**Excerpted records**
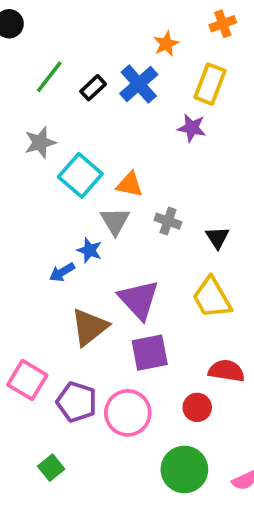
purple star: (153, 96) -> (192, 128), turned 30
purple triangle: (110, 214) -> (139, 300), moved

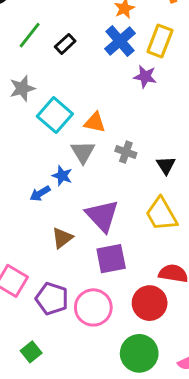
blue cross: (139, 84) -> (120, 41), moved
brown triangle: (89, 327) -> (62, 238), size x0.7
red circle: (197, 407) -> (150, 303), size x1.5

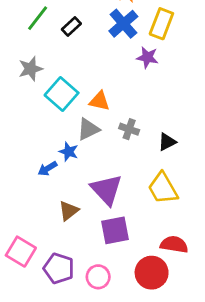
gray triangle: (83, 152) -> (88, 129), turned 35
black triangle: (166, 165) -> (167, 142), turned 36
pink circle: (93, 307) -> (98, 277), size x0.7

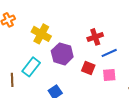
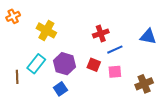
purple hexagon: (62, 54) -> (64, 64), moved

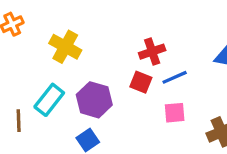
red square: (94, 65) -> (141, 82), moved

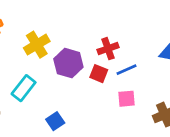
yellow cross: (65, 47) -> (37, 45), turned 30
purple hexagon: (94, 100) -> (68, 63), moved

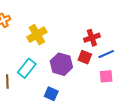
purple hexagon: (68, 63) -> (61, 64), moved
blue square: (55, 121) -> (51, 94), turned -32

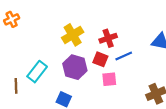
yellow cross: (37, 35) -> (73, 35), moved
pink square: (106, 76) -> (109, 79), moved

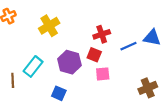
yellow cross: (73, 35) -> (49, 26), moved
blue line: (124, 56) -> (128, 46), moved

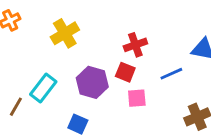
blue line: (128, 46) -> (171, 74), moved
brown line: (13, 80) -> (16, 107), turned 32

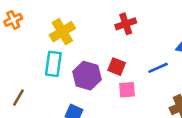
red cross: (135, 45) -> (126, 24), moved
cyan rectangle: (43, 88) -> (53, 64), moved, turned -30

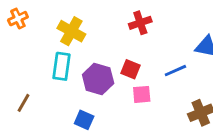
yellow cross: (62, 32) -> (71, 31), turned -30

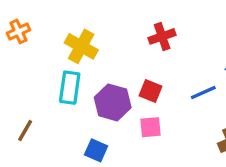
pink square: (142, 94) -> (151, 127), moved

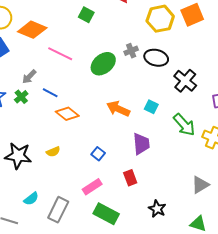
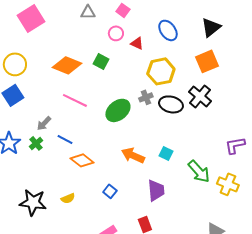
yellow hexagon: (160, 19) -> (161, 71), moved
orange diamond: (32, 30) -> (67, 65), moved
black cross: (185, 81) -> (200, 96), moved
blue square: (98, 154) -> (110, 191), moved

**Directive**
Reproduce the records above from their first line to the line bearing "yellow hexagon: (160, 19) -> (161, 71), moved", both ends included, leaving every picture out.

**Written solution**
purple star: (153, 96) -> (192, 128), turned 30
purple triangle: (110, 214) -> (139, 300), moved

blue cross: (139, 84) -> (120, 41), moved
brown triangle: (89, 327) -> (62, 238), size x0.7
red circle: (197, 407) -> (150, 303), size x1.5

gray triangle: (83, 152) -> (88, 129), turned 35
black triangle: (166, 165) -> (167, 142), turned 36
pink circle: (93, 307) -> (98, 277), size x0.7

purple hexagon: (62, 54) -> (64, 64), moved

red square: (94, 65) -> (141, 82), moved

yellow cross: (65, 47) -> (37, 45), turned 30
purple hexagon: (94, 100) -> (68, 63), moved

purple hexagon: (68, 63) -> (61, 64), moved
blue square: (55, 121) -> (51, 94), turned -32

yellow cross: (37, 35) -> (73, 35), moved
pink square: (106, 76) -> (109, 79), moved

yellow cross: (73, 35) -> (49, 26), moved
blue line: (124, 56) -> (128, 46), moved

blue line: (128, 46) -> (171, 74), moved
brown line: (13, 80) -> (16, 107), turned 32

red cross: (135, 45) -> (126, 24), moved
cyan rectangle: (43, 88) -> (53, 64), moved, turned -30

yellow cross: (62, 32) -> (71, 31), turned -30

pink square: (142, 94) -> (151, 127), moved

yellow hexagon: (160, 19) -> (161, 71), moved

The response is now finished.